● TASK: From the entries below, gather each line containing the word "OPTO".

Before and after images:
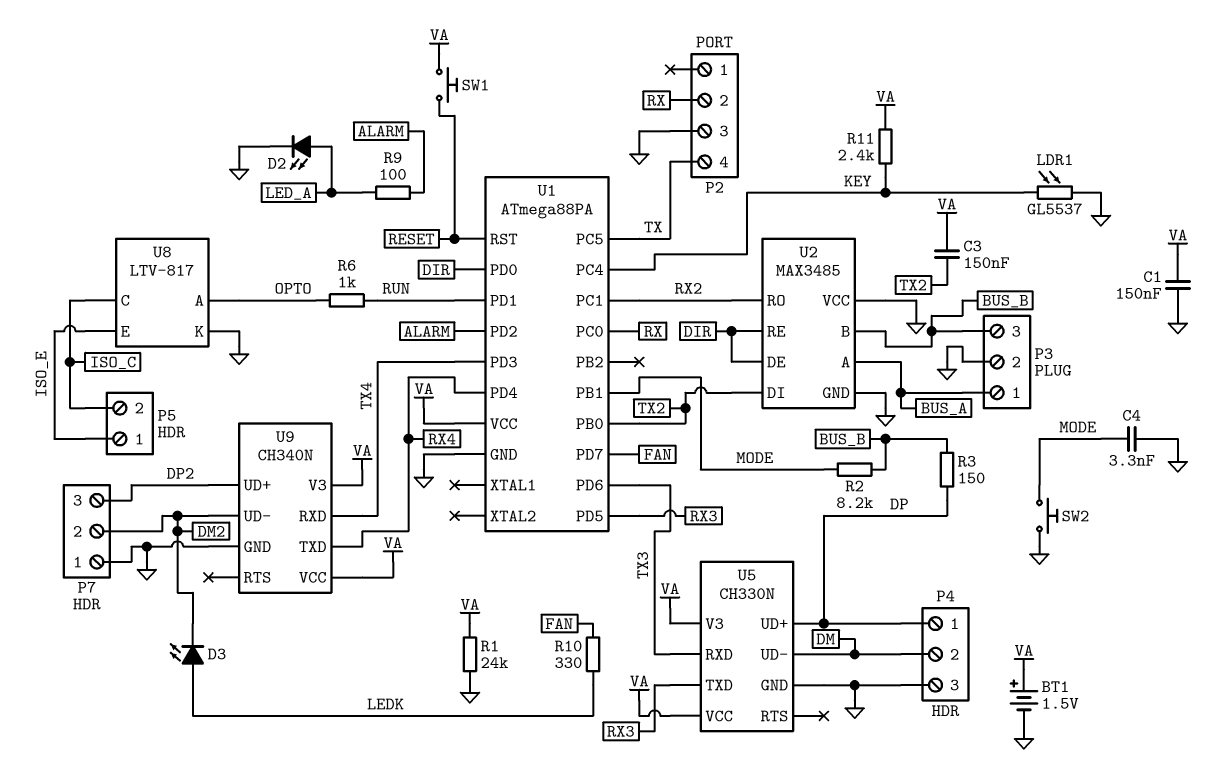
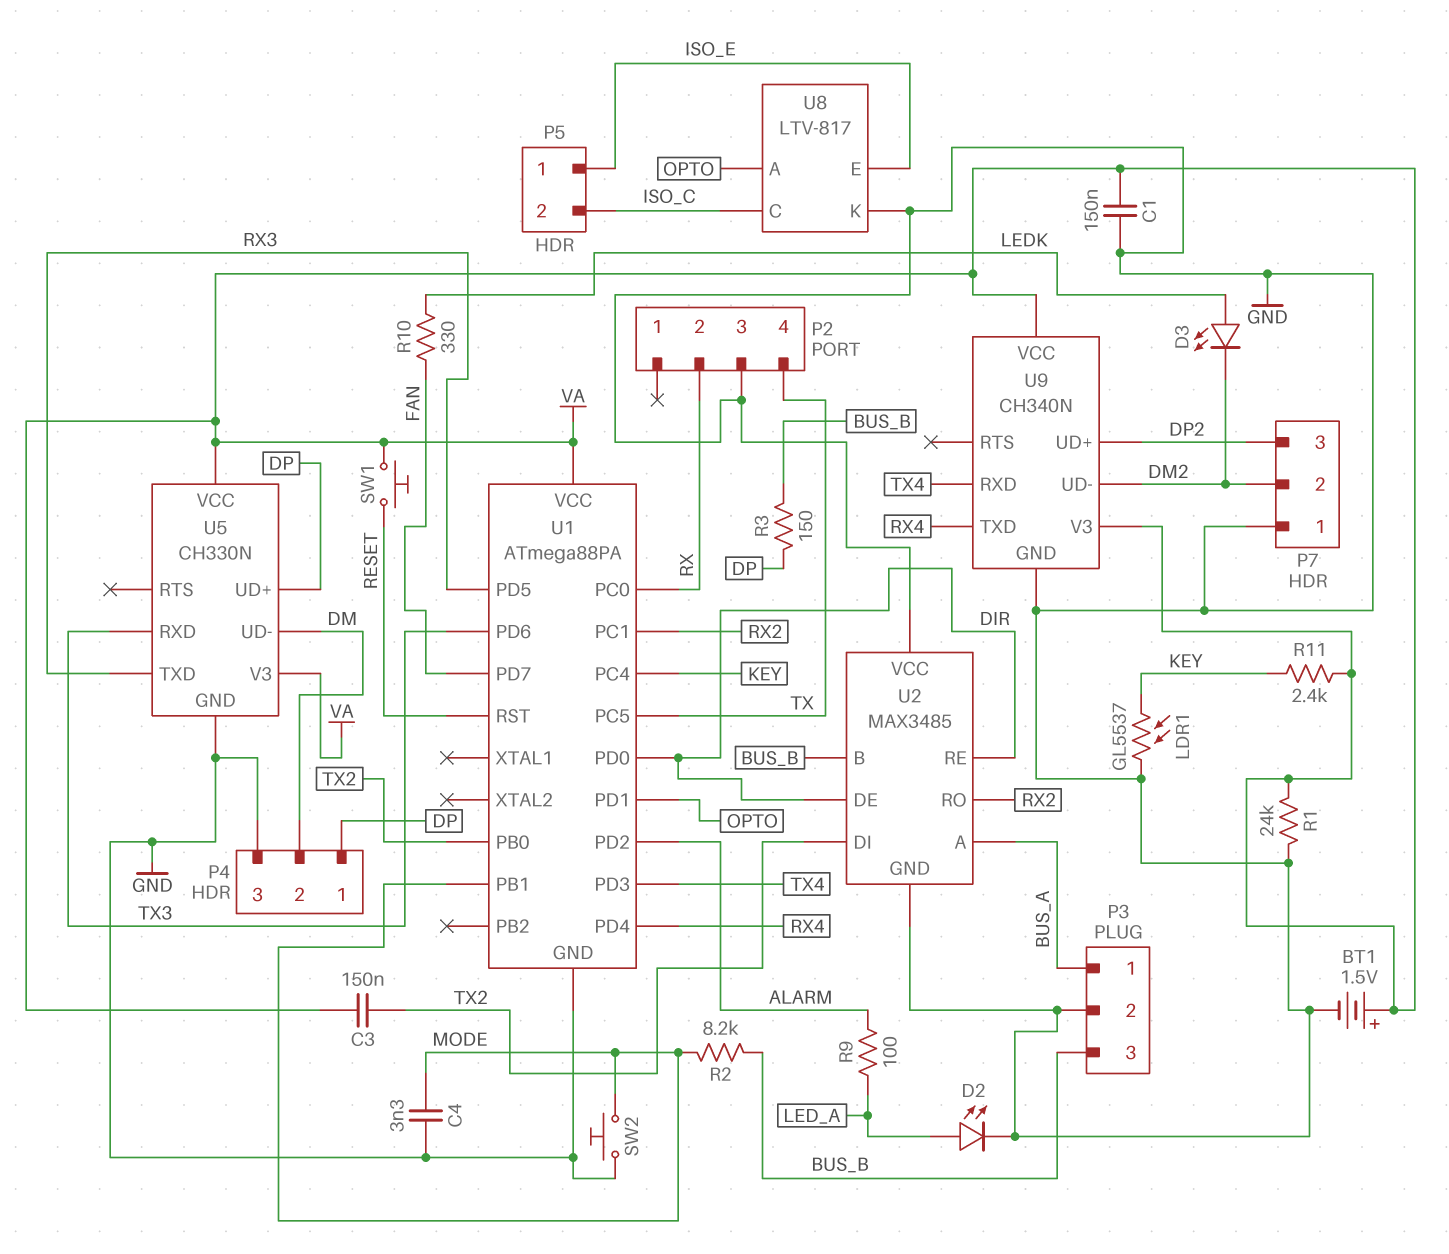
R6: 1k (OPTO, RUN) -> none
U1 pin PD1: RUN -> OPTO

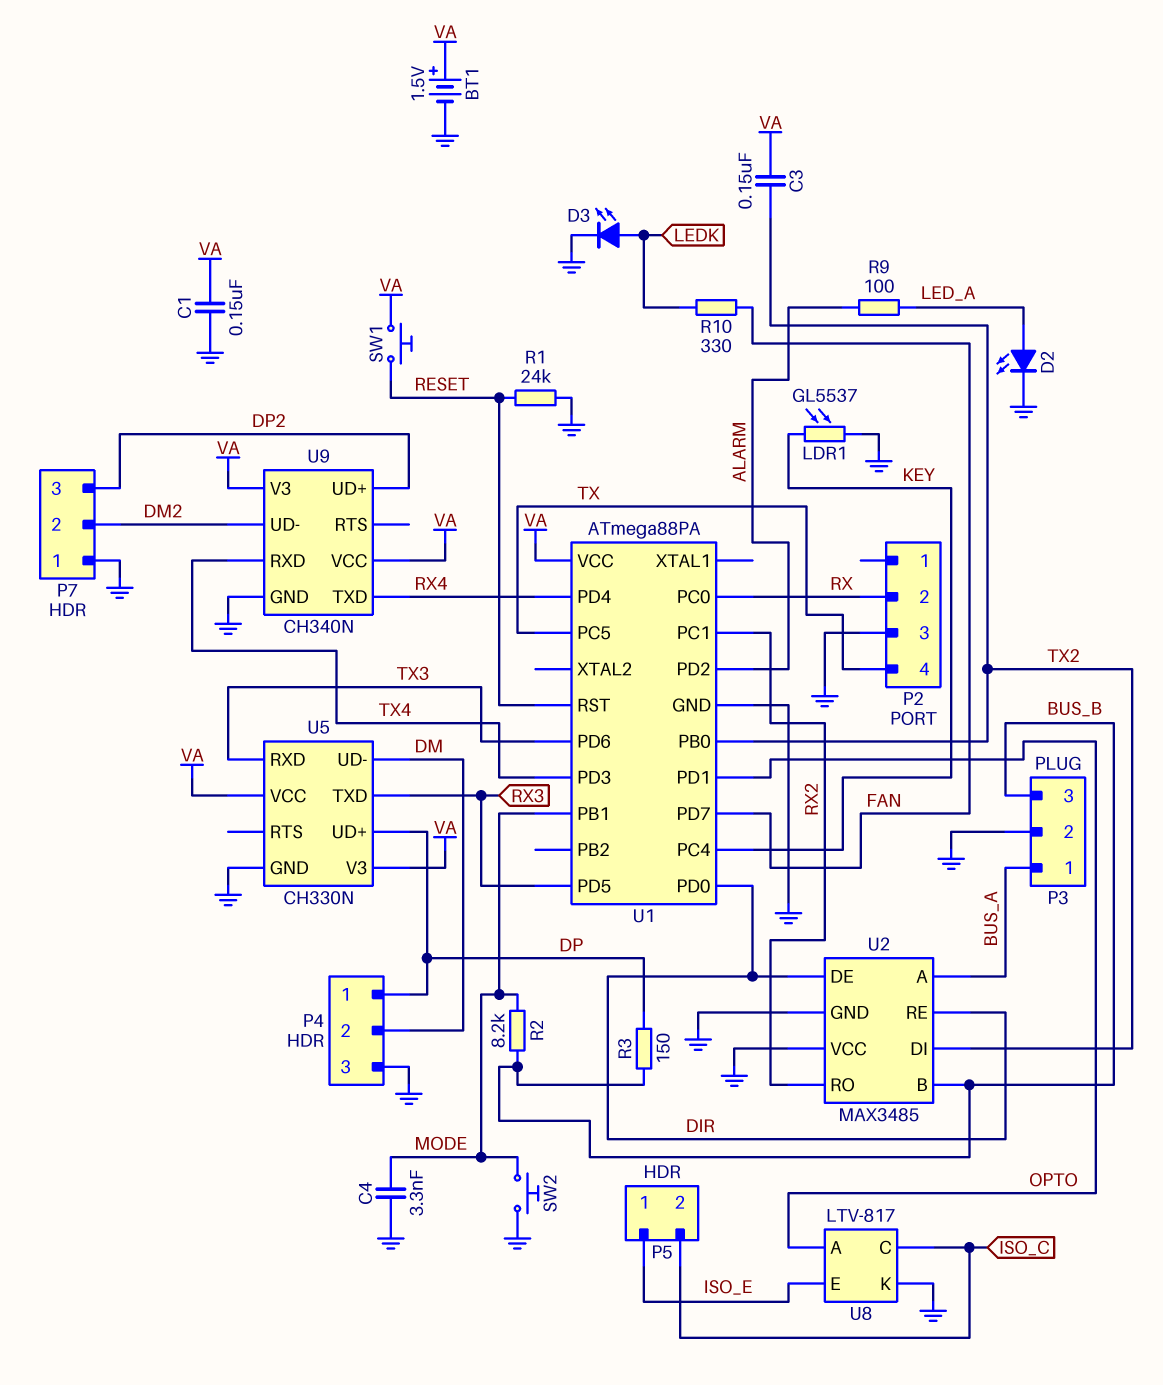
D3: LED (A LEDK, K DM2) -> LED (A LEDK, K GND)
R1: 24k (GND, VA) -> 24k (GND, RESET)
R11: 2.4k (KEY, VA) -> none

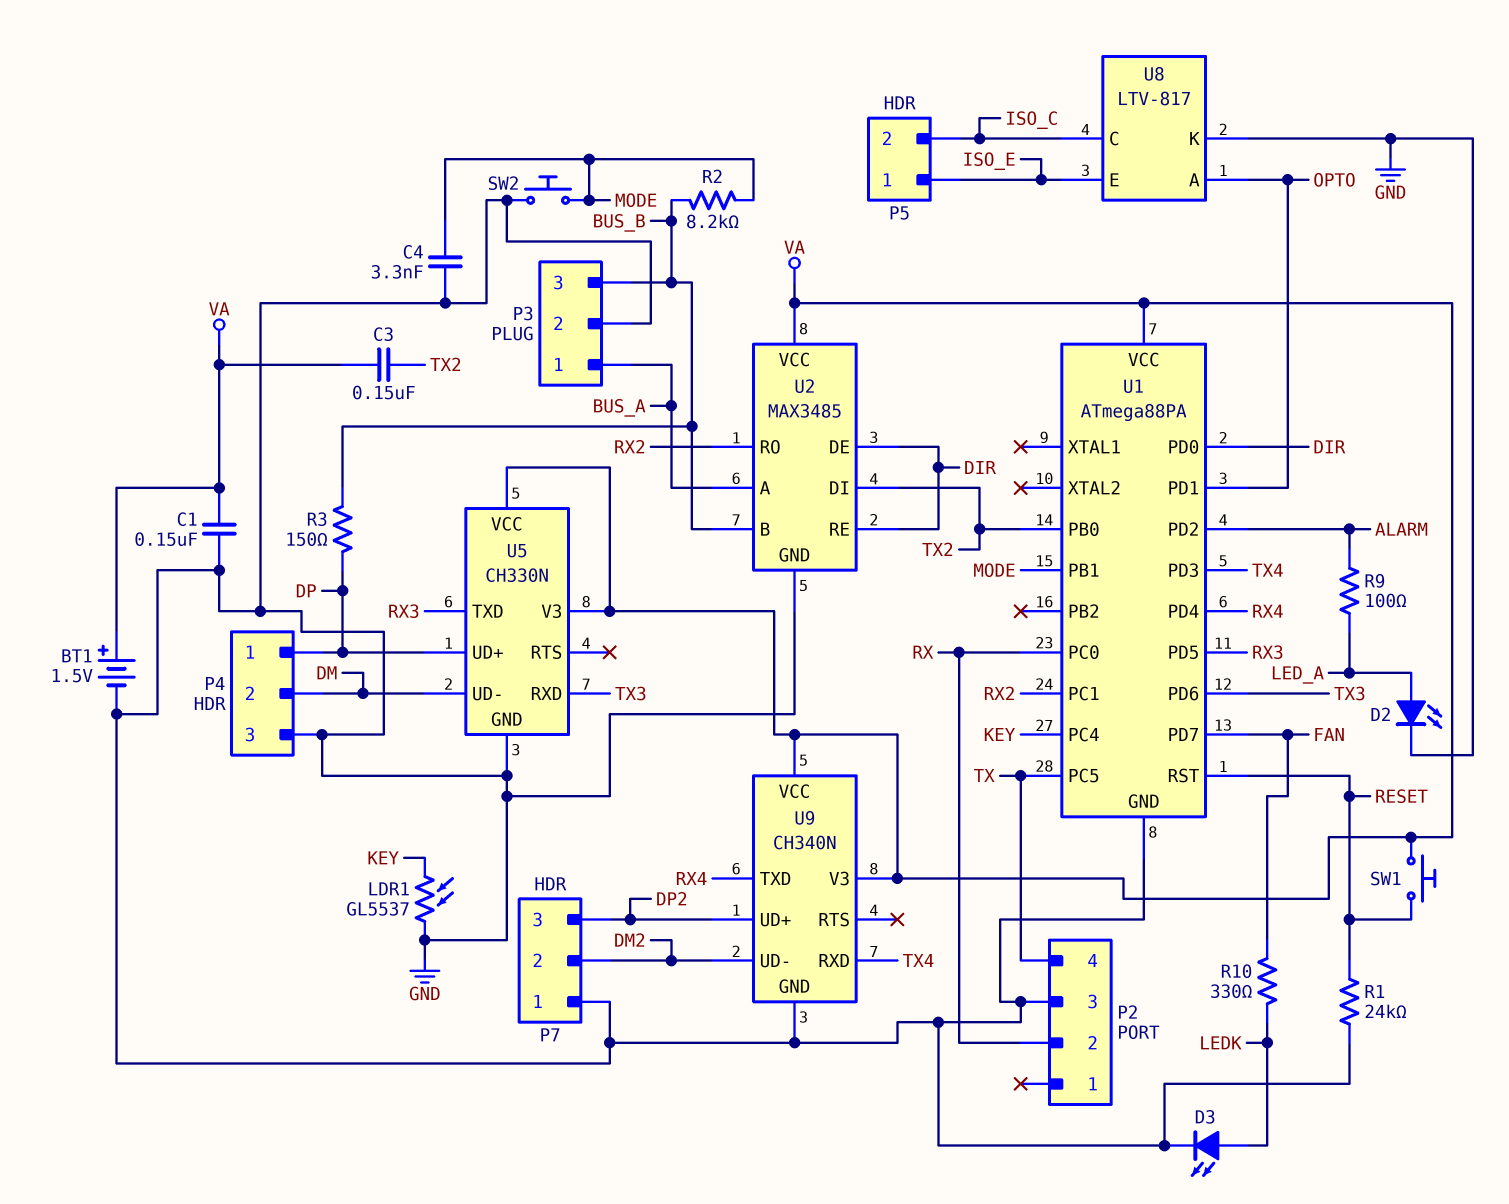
U2 pin VCC: GND -> VA

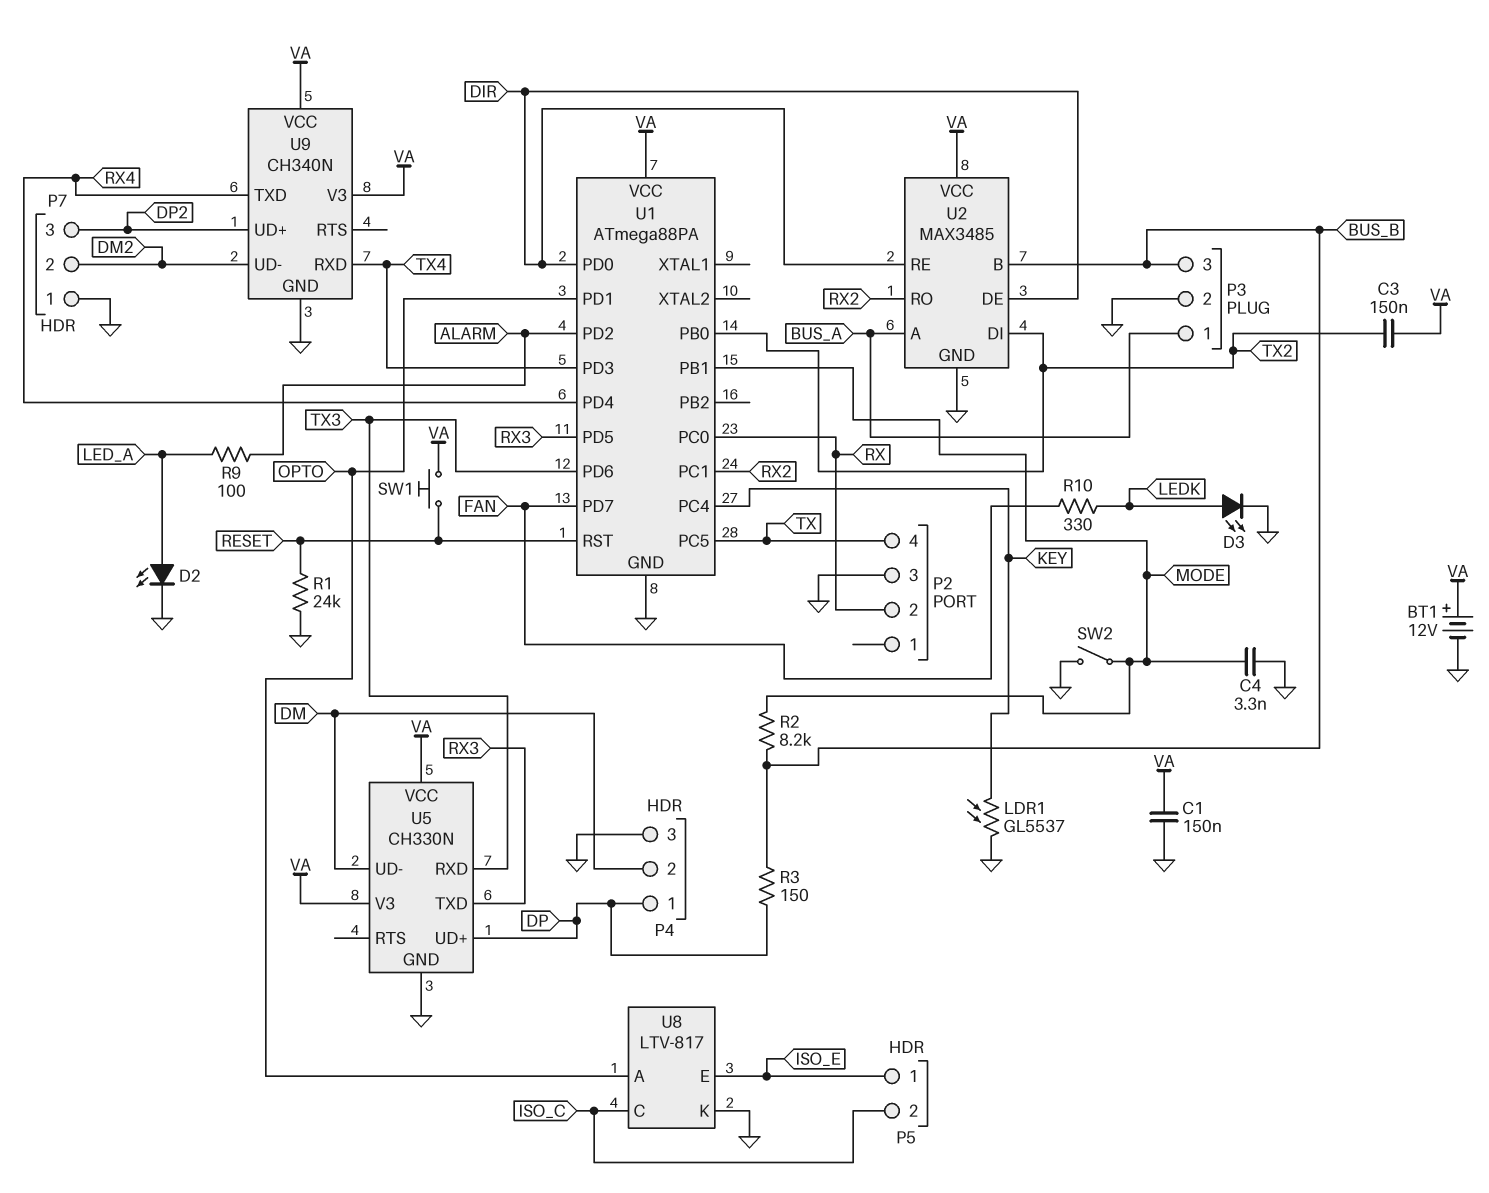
BT1: 1.5V (plus VA, minus GND) -> 12V (plus VA, minus GND)
SW2: button (GND, MODE) -> switch (GND, MODE)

● RESULT:
R6: 1k (OPTO, RUN) -> none
U1 pin PD1: RUN -> OPTO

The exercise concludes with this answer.